Exercise objective
Every line from the one with "cyan round brick B3 level 3 -> none" through the final line of the entries below should be returned exactly; leave out all other lines.

Records shown
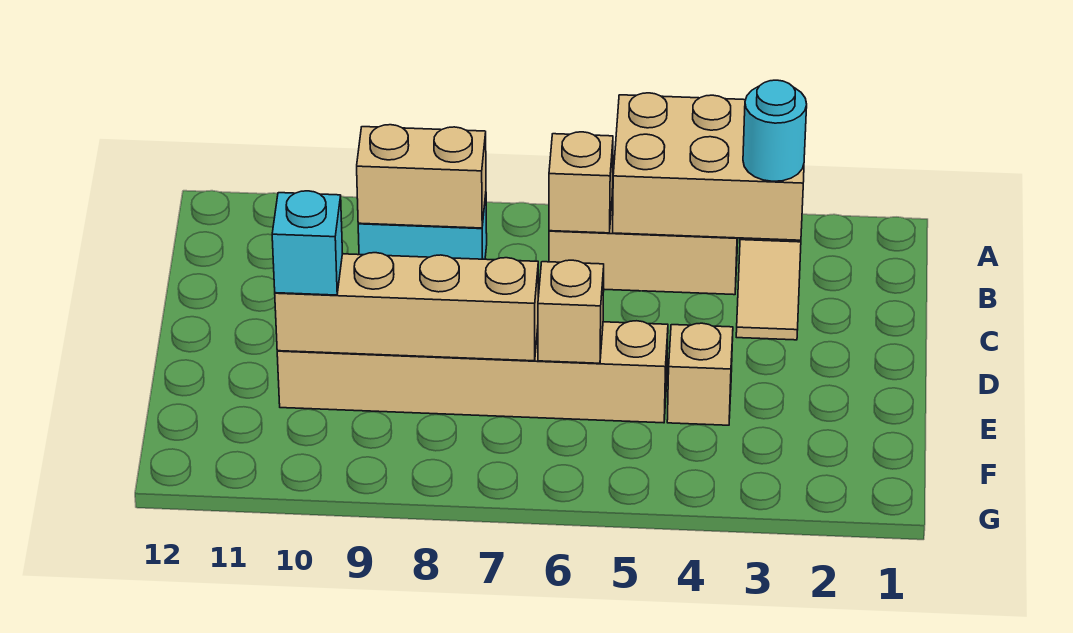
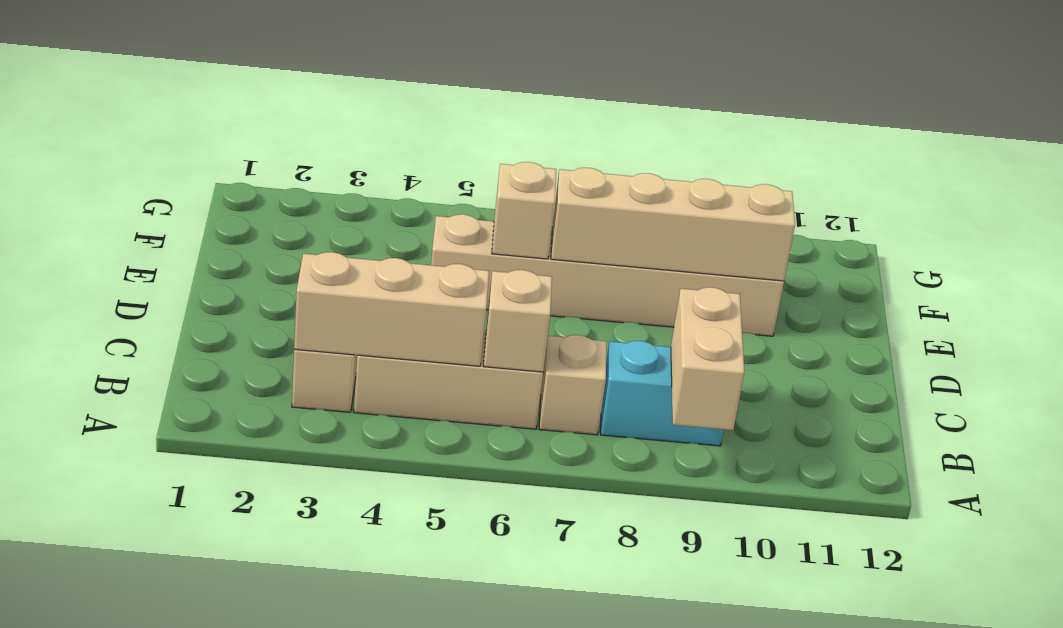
tan brick A3:B5 level 2 -> tan brick B3:B5 level 2
cyan round brick B3 level 3 -> none
tan brick B8:B9 level 2 -> tan brick A9:B9 level 2
tan brick E4 level 1 -> tan brick B7 level 1
cyan brick E10 level 3 -> none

Answer box
cyan round brick B3 level 3 -> none
tan brick B8:B9 level 2 -> tan brick A9:B9 level 2
tan brick E4 level 1 -> tan brick B7 level 1
cyan brick E10 level 3 -> none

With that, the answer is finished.